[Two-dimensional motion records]
╔══
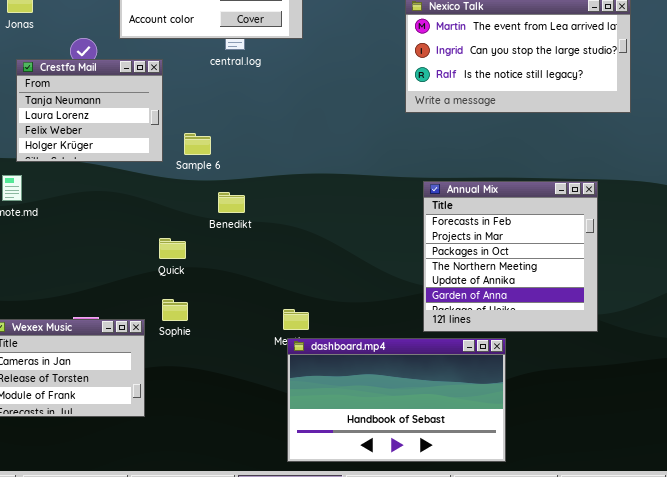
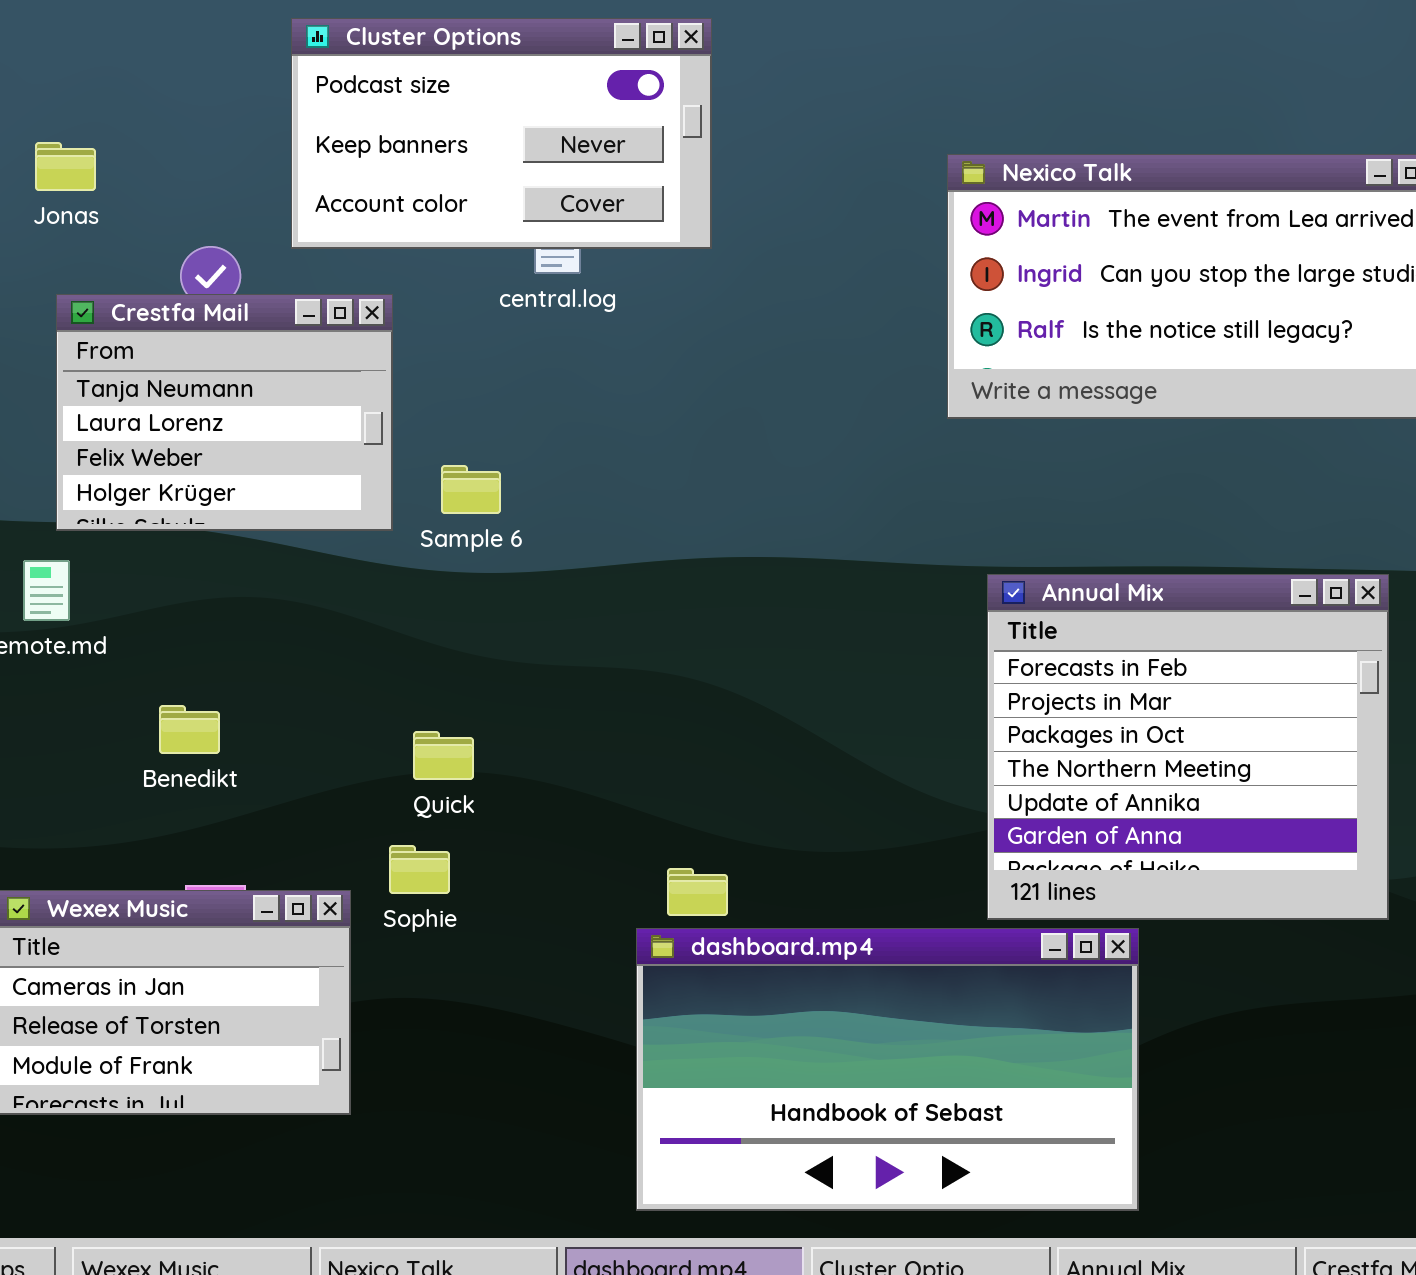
Benedikt: [218,192,245,213] -> [159,705,220,754], moved
Quick: [159,238,186,259] -> [413,731,474,780], moved
dashboard.mp4: [287,338,506,462] -> [636,928,1139,1211], moved

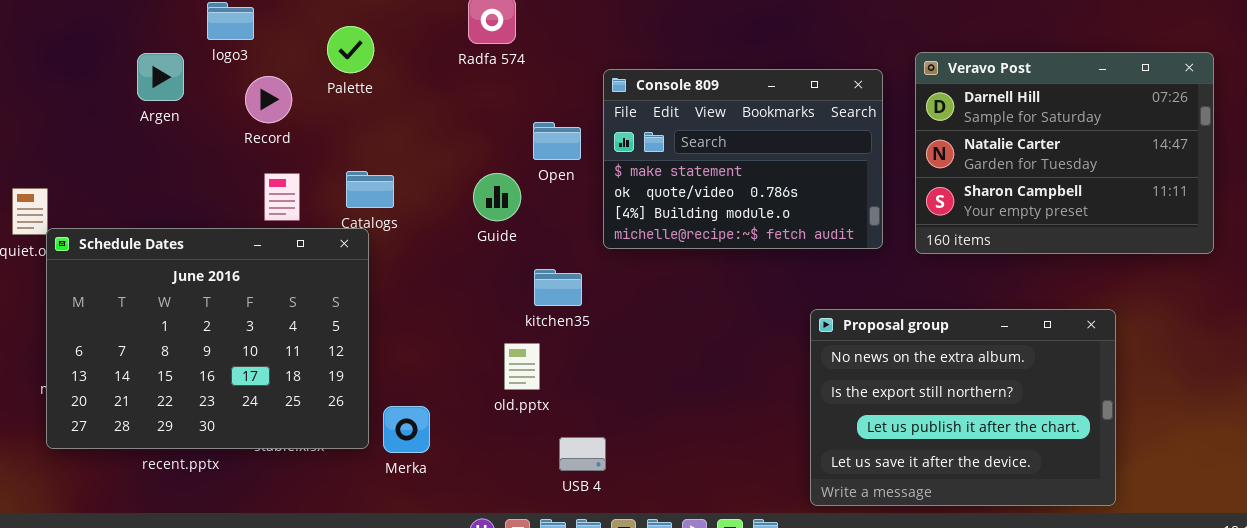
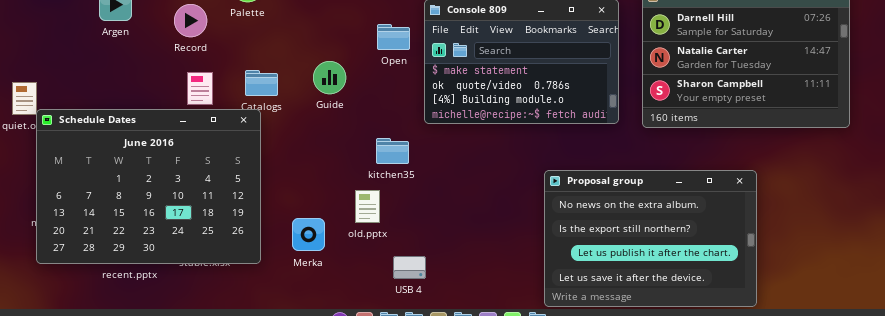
Open: [533,122,581,160] -> [377,24,410,50], moved
Guide: [473,173,521,221] -> [313,61,346,94], moved
Proposal group: [810,309,1116,506] -> [544,170,757,307], moved
Merka: [383,406,430,453] -> [292,218,325,251], moved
╚══
WORK ITEM -
Look above for the line that holds "Open: [533,122,581,160] ->", then copy it and each line after it exactly, through the last line of the data.

TASK OUTPUT -
Open: [533,122,581,160] -> [377,24,410,50], moved
Guide: [473,173,521,221] -> [313,61,346,94], moved
Proposal group: [810,309,1116,506] -> [544,170,757,307], moved
Merka: [383,406,430,453] -> [292,218,325,251], moved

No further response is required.